*** Opening Data for processing ***
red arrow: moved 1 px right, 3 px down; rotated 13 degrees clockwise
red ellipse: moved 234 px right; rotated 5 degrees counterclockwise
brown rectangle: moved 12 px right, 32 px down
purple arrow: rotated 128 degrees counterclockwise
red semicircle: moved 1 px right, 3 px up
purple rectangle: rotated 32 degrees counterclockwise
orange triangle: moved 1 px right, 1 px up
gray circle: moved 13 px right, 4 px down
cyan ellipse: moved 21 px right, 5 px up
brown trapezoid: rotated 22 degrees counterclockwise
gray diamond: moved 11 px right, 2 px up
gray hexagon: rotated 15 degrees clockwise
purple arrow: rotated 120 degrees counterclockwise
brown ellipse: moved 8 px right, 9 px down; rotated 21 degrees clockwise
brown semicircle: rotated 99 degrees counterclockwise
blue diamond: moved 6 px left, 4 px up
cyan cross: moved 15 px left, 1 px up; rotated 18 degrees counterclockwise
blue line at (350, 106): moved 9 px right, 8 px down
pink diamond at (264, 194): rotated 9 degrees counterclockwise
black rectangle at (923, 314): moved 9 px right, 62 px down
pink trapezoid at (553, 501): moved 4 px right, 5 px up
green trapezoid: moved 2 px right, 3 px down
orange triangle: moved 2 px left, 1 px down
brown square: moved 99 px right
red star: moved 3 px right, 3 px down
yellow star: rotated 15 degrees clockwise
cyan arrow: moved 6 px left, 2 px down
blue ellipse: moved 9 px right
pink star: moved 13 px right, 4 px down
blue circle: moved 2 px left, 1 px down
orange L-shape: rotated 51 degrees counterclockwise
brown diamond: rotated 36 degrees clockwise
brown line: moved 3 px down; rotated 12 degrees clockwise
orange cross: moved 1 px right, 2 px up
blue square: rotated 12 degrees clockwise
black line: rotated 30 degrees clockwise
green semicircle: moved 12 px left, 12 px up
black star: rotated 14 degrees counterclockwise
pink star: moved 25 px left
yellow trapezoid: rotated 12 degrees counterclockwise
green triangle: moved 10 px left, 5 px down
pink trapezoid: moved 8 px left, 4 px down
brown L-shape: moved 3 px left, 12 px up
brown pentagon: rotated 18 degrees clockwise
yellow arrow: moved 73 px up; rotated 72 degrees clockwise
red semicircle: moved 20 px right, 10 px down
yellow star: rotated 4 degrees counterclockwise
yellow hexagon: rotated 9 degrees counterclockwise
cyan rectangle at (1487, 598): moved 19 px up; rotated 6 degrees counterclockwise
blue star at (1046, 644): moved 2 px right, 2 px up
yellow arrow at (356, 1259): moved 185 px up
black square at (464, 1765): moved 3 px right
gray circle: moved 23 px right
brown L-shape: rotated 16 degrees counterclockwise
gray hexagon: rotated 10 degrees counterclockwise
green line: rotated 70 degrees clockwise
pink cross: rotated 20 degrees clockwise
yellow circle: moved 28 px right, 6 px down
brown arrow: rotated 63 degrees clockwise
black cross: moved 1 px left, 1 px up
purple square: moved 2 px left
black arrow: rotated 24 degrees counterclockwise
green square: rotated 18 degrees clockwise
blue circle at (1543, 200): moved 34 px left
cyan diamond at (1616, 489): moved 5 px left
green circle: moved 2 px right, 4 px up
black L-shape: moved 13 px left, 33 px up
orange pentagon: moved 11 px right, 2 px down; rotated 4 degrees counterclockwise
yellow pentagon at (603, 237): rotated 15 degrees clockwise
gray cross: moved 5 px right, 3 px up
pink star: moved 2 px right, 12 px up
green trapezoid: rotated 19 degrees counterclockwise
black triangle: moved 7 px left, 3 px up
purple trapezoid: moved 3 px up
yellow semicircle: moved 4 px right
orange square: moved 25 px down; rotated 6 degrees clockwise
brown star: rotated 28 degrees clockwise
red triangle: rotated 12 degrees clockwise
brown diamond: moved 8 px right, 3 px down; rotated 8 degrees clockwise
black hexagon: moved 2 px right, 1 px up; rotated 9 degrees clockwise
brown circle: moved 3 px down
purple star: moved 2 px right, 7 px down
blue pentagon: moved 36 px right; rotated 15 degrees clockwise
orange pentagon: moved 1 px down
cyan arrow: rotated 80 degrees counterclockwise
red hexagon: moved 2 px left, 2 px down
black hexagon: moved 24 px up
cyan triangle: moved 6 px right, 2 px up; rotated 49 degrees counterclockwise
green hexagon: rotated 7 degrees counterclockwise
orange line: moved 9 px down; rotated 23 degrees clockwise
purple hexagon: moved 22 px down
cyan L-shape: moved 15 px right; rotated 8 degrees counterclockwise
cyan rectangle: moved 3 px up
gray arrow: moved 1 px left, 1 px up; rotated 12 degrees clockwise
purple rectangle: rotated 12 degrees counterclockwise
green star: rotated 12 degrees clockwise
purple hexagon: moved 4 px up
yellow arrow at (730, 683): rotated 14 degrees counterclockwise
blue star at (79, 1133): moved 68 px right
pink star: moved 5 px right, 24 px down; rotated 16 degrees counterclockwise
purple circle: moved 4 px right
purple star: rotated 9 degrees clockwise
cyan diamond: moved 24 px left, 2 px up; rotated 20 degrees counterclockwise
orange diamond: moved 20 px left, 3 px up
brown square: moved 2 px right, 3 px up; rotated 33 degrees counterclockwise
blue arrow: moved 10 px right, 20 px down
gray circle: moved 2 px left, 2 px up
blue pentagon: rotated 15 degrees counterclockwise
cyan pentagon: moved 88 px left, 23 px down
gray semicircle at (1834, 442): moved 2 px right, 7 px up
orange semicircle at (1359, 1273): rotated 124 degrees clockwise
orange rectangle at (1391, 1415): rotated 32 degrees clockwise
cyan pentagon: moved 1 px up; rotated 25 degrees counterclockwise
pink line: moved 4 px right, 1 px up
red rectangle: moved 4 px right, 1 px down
*** Closing Data for processing ***
* _Task goal_
Quote the data above from the line containing "green line: rotated 70 degrees clockwise" to the line containing "gray arrow: moved", inclusive, and stop.

* _Solution to this exercise_
green line: rotated 70 degrees clockwise
pink cross: rotated 20 degrees clockwise
yellow circle: moved 28 px right, 6 px down
brown arrow: rotated 63 degrees clockwise
black cross: moved 1 px left, 1 px up
purple square: moved 2 px left
black arrow: rotated 24 degrees counterclockwise
green square: rotated 18 degrees clockwise
blue circle at (1543, 200): moved 34 px left
cyan diamond at (1616, 489): moved 5 px left
green circle: moved 2 px right, 4 px up
black L-shape: moved 13 px left, 33 px up
orange pentagon: moved 11 px right, 2 px down; rotated 4 degrees counterclockwise
yellow pentagon at (603, 237): rotated 15 degrees clockwise
gray cross: moved 5 px right, 3 px up
pink star: moved 2 px right, 12 px up
green trapezoid: rotated 19 degrees counterclockwise
black triangle: moved 7 px left, 3 px up
purple trapezoid: moved 3 px up
yellow semicircle: moved 4 px right
orange square: moved 25 px down; rotated 6 degrees clockwise
brown star: rotated 28 degrees clockwise
red triangle: rotated 12 degrees clockwise
brown diamond: moved 8 px right, 3 px down; rotated 8 degrees clockwise
black hexagon: moved 2 px right, 1 px up; rotated 9 degrees clockwise
brown circle: moved 3 px down
purple star: moved 2 px right, 7 px down
blue pentagon: moved 36 px right; rotated 15 degrees clockwise
orange pentagon: moved 1 px down
cyan arrow: rotated 80 degrees counterclockwise
red hexagon: moved 2 px left, 2 px down
black hexagon: moved 24 px up
cyan triangle: moved 6 px right, 2 px up; rotated 49 degrees counterclockwise
green hexagon: rotated 7 degrees counterclockwise
orange line: moved 9 px down; rotated 23 degrees clockwise
purple hexagon: moved 22 px down
cyan L-shape: moved 15 px right; rotated 8 degrees counterclockwise
cyan rectangle: moved 3 px up
gray arrow: moved 1 px left, 1 px up; rotated 12 degrees clockwise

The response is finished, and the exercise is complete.